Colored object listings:

☆ ☆ ☆ ☆ ☆

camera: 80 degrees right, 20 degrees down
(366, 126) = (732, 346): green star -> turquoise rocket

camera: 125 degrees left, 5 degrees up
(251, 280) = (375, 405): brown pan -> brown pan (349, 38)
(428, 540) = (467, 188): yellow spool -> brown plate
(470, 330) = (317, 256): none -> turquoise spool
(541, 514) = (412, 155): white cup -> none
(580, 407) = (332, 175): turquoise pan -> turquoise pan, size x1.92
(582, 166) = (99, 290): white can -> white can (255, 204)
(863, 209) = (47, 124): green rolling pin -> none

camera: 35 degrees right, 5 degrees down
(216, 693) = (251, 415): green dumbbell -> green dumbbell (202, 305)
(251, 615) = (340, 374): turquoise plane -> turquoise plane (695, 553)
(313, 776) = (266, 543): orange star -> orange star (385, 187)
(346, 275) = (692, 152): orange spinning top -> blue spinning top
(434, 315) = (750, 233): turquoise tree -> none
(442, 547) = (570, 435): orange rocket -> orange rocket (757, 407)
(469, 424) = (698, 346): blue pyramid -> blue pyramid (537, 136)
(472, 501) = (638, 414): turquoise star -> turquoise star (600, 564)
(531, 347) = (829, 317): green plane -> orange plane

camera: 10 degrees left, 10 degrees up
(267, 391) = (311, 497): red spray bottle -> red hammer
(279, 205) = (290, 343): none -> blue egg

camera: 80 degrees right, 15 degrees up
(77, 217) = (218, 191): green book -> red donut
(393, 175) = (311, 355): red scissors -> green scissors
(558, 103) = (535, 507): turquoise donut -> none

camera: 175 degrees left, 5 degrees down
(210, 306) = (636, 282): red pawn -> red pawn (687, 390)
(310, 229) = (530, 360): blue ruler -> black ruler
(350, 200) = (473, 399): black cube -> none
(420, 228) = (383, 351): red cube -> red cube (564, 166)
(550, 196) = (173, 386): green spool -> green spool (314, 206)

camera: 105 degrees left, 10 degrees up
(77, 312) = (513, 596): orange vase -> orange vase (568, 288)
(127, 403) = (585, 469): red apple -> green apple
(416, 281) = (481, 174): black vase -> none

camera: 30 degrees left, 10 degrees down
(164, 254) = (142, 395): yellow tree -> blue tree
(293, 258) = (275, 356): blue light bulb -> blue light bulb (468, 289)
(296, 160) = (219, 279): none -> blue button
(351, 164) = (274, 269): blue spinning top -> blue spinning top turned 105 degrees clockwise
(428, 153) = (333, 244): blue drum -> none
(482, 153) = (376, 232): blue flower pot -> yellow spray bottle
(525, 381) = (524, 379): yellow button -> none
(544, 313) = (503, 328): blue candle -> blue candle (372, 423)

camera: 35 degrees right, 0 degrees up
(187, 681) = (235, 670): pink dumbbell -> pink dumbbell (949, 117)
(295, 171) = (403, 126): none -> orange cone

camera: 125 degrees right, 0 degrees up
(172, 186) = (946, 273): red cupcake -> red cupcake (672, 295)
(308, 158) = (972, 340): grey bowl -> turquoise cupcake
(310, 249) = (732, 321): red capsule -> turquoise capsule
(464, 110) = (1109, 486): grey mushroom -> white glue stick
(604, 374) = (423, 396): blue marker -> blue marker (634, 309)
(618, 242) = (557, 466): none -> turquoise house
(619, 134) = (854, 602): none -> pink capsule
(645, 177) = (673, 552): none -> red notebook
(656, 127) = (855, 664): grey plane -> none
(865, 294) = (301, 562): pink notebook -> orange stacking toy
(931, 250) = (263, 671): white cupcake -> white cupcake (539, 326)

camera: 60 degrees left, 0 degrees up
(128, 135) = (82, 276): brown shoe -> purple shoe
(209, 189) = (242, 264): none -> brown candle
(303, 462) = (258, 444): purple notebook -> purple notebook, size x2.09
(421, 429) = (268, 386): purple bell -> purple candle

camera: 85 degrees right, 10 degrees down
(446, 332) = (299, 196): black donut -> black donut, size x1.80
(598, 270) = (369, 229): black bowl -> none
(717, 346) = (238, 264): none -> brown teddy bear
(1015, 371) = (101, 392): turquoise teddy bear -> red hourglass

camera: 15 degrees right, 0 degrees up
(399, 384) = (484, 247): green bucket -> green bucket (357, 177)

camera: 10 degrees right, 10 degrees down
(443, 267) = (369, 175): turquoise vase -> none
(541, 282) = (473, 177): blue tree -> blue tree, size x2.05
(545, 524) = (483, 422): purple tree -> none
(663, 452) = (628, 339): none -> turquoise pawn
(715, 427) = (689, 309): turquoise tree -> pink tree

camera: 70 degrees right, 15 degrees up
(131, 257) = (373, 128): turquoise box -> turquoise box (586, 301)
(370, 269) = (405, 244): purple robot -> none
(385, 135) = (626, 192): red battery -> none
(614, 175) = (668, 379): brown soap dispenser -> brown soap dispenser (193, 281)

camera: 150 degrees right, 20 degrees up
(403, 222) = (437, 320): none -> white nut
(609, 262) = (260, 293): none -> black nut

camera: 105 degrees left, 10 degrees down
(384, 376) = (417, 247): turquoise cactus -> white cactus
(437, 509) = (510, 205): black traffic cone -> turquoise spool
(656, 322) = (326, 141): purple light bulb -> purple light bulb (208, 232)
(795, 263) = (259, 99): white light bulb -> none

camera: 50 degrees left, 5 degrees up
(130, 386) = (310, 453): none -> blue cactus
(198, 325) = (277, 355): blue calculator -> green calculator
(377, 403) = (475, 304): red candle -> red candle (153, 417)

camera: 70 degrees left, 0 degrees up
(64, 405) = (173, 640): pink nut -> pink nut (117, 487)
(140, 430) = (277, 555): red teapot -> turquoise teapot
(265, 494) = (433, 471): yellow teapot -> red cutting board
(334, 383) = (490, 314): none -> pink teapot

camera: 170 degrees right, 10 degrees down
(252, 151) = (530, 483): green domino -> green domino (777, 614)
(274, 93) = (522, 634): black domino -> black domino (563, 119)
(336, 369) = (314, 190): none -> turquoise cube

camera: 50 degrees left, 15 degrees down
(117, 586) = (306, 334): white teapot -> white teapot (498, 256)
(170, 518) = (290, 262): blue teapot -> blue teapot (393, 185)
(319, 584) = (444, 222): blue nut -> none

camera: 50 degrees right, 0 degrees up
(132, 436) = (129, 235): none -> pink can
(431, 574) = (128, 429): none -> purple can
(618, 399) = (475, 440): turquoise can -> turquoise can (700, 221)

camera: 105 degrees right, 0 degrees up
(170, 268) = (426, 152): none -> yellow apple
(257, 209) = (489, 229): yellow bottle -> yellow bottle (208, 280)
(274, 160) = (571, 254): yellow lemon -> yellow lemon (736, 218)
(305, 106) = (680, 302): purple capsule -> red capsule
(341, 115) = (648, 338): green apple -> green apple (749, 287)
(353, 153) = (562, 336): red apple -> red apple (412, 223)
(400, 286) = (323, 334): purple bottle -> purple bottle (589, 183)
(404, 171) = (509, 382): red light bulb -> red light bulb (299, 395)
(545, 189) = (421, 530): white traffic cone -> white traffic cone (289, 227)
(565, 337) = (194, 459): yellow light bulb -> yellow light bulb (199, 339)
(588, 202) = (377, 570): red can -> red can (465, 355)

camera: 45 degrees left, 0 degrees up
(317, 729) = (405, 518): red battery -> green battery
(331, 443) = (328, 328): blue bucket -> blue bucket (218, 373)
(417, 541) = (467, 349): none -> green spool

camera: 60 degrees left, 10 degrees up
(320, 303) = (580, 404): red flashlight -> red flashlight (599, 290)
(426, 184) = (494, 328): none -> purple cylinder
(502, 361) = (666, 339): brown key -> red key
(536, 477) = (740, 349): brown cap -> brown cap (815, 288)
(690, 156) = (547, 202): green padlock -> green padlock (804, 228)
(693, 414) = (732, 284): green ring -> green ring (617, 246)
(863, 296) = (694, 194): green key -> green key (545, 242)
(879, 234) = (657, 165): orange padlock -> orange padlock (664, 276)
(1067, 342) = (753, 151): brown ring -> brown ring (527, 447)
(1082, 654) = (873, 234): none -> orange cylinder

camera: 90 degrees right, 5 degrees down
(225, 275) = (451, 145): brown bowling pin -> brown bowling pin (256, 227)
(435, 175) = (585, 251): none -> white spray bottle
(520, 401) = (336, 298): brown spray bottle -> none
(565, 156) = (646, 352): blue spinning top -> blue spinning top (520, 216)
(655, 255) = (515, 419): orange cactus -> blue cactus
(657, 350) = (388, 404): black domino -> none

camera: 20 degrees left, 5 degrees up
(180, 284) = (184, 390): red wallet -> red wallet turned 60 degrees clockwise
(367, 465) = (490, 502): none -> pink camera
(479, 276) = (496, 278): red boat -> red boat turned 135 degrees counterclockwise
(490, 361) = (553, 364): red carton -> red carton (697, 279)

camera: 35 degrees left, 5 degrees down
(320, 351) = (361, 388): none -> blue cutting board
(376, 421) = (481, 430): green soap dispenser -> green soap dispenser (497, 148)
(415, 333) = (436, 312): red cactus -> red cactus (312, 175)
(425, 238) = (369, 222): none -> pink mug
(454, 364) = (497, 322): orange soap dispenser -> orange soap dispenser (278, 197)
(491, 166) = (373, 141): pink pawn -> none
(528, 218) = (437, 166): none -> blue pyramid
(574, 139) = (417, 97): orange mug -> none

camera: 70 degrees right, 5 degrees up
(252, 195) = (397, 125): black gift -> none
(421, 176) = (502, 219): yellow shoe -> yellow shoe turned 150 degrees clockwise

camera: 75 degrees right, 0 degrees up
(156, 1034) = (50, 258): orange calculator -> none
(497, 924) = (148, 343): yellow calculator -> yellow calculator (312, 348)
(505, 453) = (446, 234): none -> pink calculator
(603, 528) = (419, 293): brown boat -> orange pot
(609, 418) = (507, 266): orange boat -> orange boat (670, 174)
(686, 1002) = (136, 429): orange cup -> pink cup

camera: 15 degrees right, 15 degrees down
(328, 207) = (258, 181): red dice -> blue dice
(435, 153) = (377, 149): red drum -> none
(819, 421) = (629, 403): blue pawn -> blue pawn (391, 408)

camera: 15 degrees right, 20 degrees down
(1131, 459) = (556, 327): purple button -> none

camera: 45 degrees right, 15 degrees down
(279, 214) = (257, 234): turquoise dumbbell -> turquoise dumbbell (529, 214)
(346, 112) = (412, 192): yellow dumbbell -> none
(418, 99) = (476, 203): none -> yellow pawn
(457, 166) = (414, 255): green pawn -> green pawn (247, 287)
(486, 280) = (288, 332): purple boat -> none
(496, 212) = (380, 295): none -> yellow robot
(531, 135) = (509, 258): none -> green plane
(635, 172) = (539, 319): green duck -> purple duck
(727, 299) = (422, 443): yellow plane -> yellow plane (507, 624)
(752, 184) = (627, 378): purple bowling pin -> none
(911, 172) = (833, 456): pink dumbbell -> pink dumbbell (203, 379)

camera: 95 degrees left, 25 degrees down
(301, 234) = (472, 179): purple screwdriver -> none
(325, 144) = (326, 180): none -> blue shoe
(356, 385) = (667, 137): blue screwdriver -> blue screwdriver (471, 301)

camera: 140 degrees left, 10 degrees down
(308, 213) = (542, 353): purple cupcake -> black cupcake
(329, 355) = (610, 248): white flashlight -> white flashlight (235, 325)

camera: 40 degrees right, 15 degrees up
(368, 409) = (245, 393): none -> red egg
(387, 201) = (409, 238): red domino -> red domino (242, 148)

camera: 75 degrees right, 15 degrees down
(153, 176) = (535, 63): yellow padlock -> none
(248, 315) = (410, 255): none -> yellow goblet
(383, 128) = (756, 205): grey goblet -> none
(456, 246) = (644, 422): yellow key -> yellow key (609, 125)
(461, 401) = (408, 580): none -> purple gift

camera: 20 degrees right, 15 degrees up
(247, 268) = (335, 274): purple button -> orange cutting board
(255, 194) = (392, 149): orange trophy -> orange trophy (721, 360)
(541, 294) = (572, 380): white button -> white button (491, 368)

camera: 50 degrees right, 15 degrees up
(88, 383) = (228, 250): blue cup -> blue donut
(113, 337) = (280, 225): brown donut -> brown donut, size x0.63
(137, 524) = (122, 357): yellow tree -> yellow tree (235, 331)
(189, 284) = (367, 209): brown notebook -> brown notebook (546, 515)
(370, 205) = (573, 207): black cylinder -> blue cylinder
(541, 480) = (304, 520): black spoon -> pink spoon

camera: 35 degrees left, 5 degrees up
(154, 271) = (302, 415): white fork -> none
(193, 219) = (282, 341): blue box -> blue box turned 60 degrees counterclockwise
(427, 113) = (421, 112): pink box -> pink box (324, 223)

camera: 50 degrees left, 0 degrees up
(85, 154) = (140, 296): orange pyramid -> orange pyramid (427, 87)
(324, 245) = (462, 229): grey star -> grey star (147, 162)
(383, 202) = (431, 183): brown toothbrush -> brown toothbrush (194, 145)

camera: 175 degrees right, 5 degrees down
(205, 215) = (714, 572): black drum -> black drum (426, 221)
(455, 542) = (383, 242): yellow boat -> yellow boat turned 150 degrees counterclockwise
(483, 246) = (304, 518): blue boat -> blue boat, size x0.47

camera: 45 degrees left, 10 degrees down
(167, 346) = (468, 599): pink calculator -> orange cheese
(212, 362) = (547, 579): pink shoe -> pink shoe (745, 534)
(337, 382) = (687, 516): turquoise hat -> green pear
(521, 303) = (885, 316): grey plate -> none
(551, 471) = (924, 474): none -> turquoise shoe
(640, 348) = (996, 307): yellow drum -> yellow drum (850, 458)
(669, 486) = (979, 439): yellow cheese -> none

☆ ☆ ☆ ☆ ☆

### Assignment
From the records above, transcribe exactly the run of lines that opens with the line holding "camera: 85 degrees right, 10 degrees down" and closes with the line holding "(117, 586) = (306, 334): white", both included.

### Task solution
camera: 85 degrees right, 10 degrees down
(446, 332) = (299, 196): black donut -> black donut, size x1.80
(598, 270) = (369, 229): black bowl -> none
(717, 346) = (238, 264): none -> brown teddy bear
(1015, 371) = (101, 392): turquoise teddy bear -> red hourglass

camera: 15 degrees right, 0 degrees up
(399, 384) = (484, 247): green bucket -> green bucket (357, 177)

camera: 10 degrees right, 10 degrees down
(443, 267) = (369, 175): turquoise vase -> none
(541, 282) = (473, 177): blue tree -> blue tree, size x2.05
(545, 524) = (483, 422): purple tree -> none
(663, 452) = (628, 339): none -> turquoise pawn
(715, 427) = (689, 309): turquoise tree -> pink tree

camera: 70 degrees right, 15 degrees up
(131, 257) = (373, 128): turquoise box -> turquoise box (586, 301)
(370, 269) = (405, 244): purple robot -> none
(385, 135) = (626, 192): red battery -> none
(614, 175) = (668, 379): brown soap dispenser -> brown soap dispenser (193, 281)

camera: 150 degrees right, 20 degrees up
(403, 222) = (437, 320): none -> white nut
(609, 262) = (260, 293): none -> black nut

camera: 105 degrees left, 10 degrees down
(384, 376) = (417, 247): turquoise cactus -> white cactus
(437, 509) = (510, 205): black traffic cone -> turquoise spool
(656, 322) = (326, 141): purple light bulb -> purple light bulb (208, 232)
(795, 263) = (259, 99): white light bulb -> none

camera: 50 degrees left, 5 degrees up
(130, 386) = (310, 453): none -> blue cactus
(198, 325) = (277, 355): blue calculator -> green calculator
(377, 403) = (475, 304): red candle -> red candle (153, 417)

camera: 70 degrees left, 0 degrees up
(64, 405) = (173, 640): pink nut -> pink nut (117, 487)
(140, 430) = (277, 555): red teapot -> turquoise teapot
(265, 494) = (433, 471): yellow teapot -> red cutting board
(334, 383) = (490, 314): none -> pink teapot

camera: 170 degrees right, 10 degrees down
(252, 151) = (530, 483): green domino -> green domino (777, 614)
(274, 93) = (522, 634): black domino -> black domino (563, 119)
(336, 369) = (314, 190): none -> turquoise cube

camera: 50 degrees left, 15 degrees down
(117, 586) = (306, 334): white teapot -> white teapot (498, 256)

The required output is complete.